◆ **Task instructions**
What lines in the listing below hold the string "none"? Please copy them out.

◆ **Material for this exercise**
· · · · · · ·
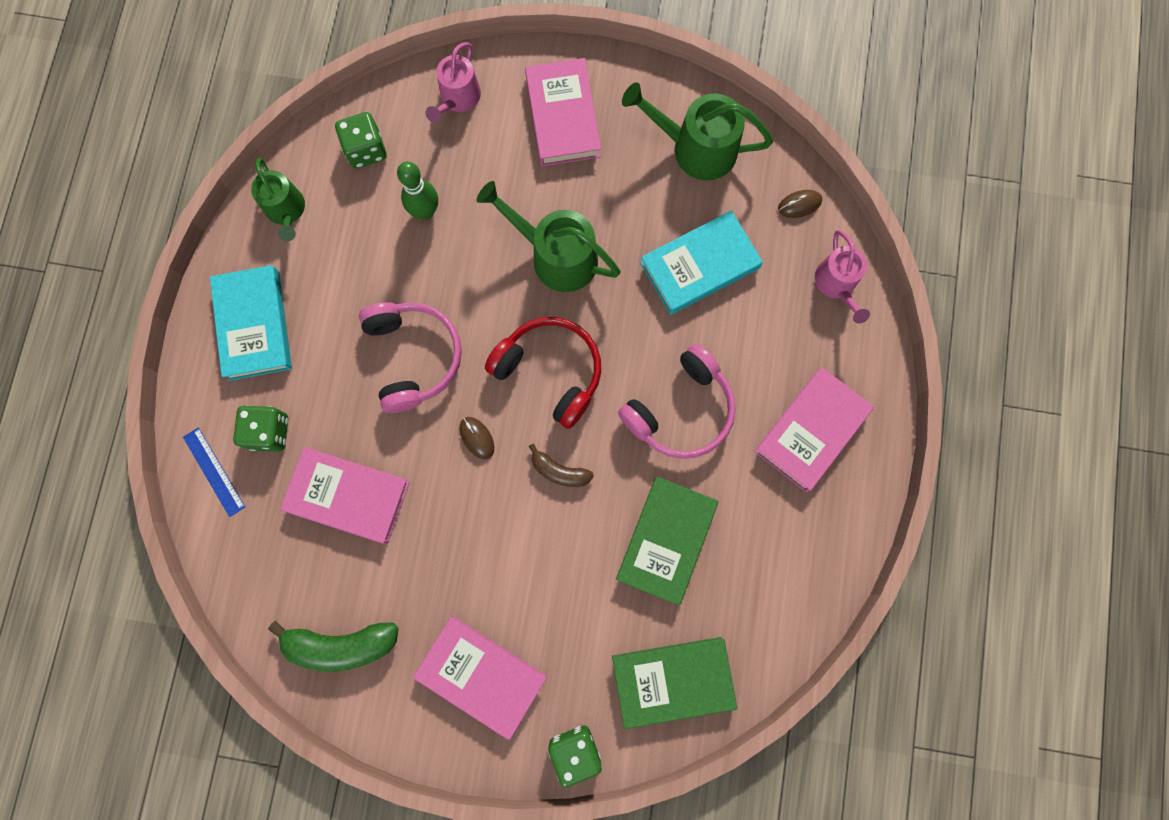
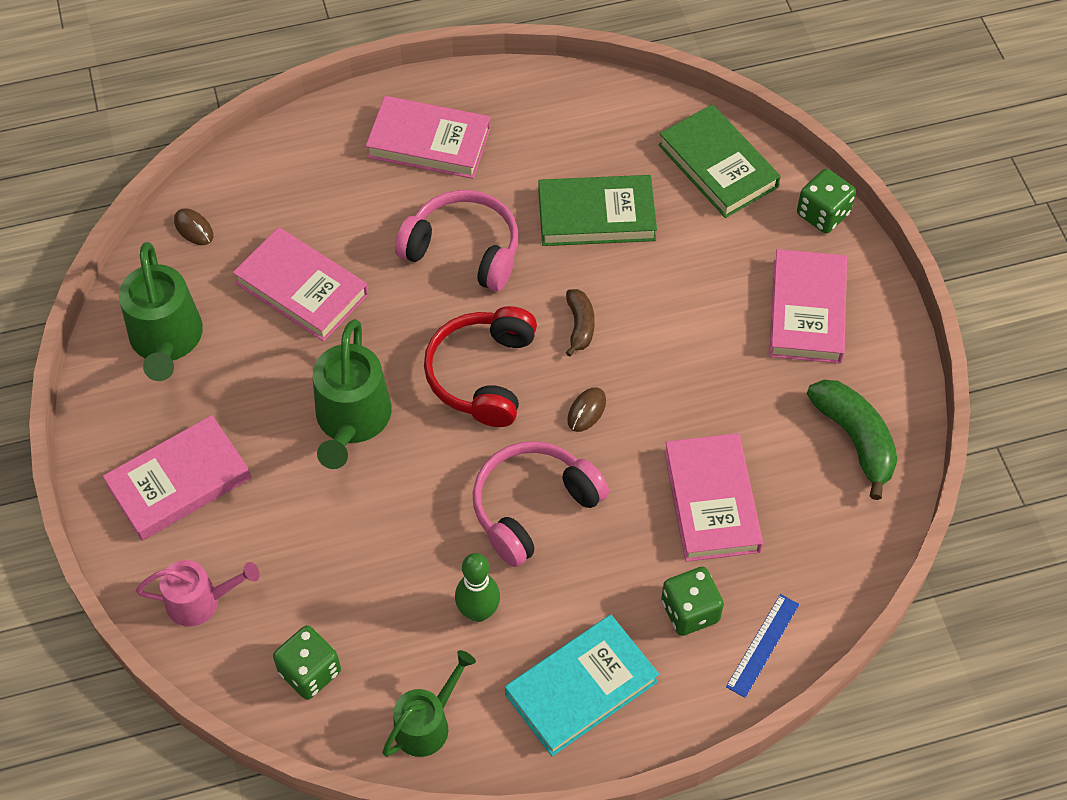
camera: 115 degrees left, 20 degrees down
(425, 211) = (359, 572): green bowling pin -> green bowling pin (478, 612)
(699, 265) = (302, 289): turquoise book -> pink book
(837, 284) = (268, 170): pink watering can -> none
· · · · · · ·
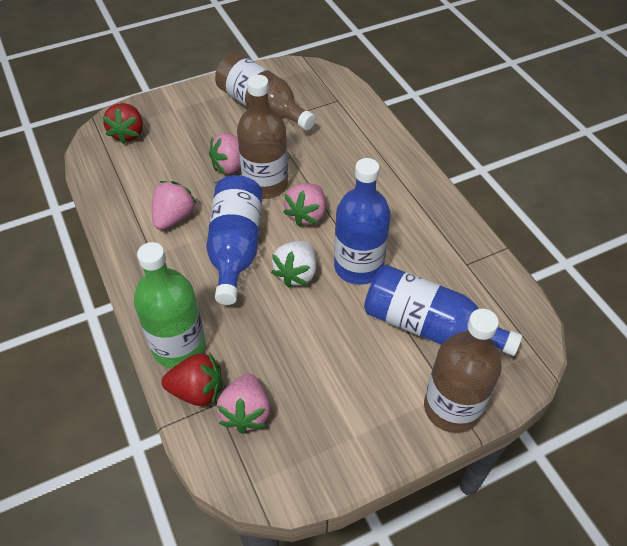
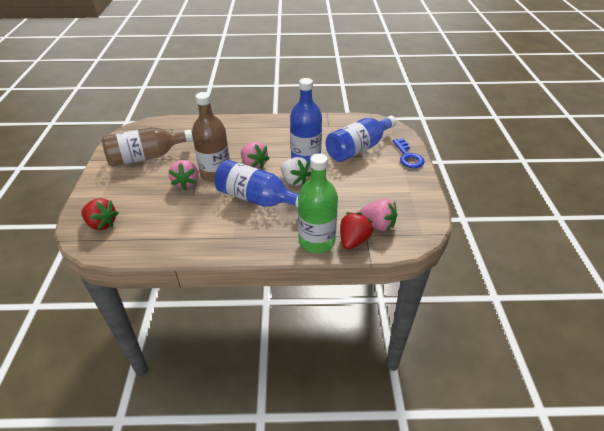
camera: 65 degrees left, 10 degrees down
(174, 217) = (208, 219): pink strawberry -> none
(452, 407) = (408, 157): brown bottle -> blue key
· · · · · · ·
◆ **Solution to the exercise**
(837, 284) = (268, 170): pink watering can -> none
(174, 217) = (208, 219): pink strawberry -> none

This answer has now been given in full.